Task directions:
There is one span to output from the data below: the lines starting at the line with "russet watering pot" and ending at the line with "russet door key <820". Output it exactly, ends included, nothing more.

Object matching data
┌──

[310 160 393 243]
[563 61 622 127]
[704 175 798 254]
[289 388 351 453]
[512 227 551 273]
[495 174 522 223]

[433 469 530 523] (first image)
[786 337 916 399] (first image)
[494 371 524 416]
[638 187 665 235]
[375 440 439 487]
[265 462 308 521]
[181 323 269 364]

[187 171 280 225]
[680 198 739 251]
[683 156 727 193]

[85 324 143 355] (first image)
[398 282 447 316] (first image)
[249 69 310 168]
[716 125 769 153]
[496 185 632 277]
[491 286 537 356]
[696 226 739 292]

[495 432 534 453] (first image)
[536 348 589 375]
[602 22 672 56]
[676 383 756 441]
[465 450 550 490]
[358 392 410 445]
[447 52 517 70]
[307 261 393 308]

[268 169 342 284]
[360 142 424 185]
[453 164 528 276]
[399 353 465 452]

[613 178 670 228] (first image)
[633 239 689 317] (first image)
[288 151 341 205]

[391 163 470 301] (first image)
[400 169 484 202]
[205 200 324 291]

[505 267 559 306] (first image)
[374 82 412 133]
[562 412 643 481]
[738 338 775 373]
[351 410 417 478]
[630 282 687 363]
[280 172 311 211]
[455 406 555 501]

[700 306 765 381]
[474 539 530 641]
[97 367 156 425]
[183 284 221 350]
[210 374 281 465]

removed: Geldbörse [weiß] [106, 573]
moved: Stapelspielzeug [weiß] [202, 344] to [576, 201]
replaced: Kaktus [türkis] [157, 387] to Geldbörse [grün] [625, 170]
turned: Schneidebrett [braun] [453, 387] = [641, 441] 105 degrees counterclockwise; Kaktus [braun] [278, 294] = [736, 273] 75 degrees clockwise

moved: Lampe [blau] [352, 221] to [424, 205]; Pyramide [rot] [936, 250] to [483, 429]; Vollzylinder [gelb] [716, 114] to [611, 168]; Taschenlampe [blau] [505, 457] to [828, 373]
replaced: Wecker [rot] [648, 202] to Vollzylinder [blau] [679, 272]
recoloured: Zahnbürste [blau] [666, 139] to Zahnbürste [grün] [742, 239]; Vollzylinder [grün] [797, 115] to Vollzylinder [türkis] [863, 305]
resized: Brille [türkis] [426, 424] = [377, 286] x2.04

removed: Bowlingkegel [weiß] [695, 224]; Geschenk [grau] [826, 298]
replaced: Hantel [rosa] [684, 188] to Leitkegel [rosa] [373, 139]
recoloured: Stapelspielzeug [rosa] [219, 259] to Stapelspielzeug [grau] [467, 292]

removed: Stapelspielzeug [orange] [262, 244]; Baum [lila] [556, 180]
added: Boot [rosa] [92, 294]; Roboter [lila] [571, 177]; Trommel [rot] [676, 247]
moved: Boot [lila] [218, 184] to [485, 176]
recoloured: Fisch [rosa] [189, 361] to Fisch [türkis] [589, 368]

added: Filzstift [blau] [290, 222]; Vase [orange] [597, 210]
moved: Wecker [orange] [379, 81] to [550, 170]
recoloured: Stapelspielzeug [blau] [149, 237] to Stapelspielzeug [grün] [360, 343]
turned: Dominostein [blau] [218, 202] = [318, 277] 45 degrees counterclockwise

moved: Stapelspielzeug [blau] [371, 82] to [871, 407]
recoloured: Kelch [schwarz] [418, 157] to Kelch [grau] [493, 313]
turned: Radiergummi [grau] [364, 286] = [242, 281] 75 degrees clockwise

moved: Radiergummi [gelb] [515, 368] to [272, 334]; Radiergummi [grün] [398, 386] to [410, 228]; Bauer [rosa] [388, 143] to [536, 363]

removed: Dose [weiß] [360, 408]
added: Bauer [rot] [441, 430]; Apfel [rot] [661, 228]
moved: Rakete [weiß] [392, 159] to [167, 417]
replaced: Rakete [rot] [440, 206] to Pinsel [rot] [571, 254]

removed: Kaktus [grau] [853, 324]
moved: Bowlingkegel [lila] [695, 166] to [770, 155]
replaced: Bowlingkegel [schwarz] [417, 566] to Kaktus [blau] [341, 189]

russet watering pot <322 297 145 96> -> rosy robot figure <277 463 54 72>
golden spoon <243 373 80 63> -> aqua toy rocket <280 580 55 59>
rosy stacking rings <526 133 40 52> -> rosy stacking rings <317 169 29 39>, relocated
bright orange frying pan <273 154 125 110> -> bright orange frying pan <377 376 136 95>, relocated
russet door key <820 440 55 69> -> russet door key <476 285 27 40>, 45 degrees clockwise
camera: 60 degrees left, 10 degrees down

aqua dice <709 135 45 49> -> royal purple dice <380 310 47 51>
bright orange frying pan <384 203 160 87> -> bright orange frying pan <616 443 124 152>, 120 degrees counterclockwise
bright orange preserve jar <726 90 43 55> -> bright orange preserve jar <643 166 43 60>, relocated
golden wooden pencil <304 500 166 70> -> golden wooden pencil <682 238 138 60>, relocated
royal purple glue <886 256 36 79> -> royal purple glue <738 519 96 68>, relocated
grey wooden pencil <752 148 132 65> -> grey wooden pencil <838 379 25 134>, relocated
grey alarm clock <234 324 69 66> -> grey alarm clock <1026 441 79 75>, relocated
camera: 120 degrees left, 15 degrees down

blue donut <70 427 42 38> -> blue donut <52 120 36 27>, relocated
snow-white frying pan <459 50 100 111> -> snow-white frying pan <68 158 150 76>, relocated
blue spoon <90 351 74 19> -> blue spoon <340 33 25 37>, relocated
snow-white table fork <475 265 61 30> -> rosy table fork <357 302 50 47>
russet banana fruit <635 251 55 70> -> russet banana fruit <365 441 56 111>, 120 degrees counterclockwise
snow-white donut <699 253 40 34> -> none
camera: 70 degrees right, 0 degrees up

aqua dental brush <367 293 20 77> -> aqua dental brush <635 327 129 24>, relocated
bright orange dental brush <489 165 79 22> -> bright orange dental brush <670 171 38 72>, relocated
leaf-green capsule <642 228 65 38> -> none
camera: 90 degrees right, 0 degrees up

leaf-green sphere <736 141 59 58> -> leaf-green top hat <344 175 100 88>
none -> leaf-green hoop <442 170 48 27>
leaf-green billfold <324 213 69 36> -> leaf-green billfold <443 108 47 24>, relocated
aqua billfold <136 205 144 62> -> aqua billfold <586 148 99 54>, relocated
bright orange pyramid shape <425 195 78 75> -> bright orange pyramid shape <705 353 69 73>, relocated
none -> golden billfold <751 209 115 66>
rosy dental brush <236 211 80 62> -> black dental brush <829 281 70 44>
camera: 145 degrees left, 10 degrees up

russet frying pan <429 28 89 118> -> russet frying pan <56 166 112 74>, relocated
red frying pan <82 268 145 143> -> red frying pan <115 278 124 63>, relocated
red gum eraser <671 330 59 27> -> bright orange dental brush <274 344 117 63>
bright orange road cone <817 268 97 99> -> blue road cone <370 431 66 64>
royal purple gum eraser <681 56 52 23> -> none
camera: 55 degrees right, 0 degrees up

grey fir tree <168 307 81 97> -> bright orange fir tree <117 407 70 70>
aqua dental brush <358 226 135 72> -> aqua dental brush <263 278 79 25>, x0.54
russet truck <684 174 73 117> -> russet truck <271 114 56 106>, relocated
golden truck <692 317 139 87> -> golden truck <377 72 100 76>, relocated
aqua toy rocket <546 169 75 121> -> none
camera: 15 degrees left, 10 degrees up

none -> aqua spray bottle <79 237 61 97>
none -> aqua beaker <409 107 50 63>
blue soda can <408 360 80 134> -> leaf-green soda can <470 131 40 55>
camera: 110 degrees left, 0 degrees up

└──

Result of the exercise:
russet watering pot <322 297 145 96> -> rosy robot figure <277 463 54 72>
golden spoon <243 373 80 63> -> aqua toy rocket <280 580 55 59>
rosy stacking rings <526 133 40 52> -> rosy stacking rings <317 169 29 39>, relocated
bright orange frying pan <273 154 125 110> -> bright orange frying pan <377 376 136 95>, relocated
russet door key <820 440 55 69> -> russet door key <476 285 27 40>, 45 degrees clockwise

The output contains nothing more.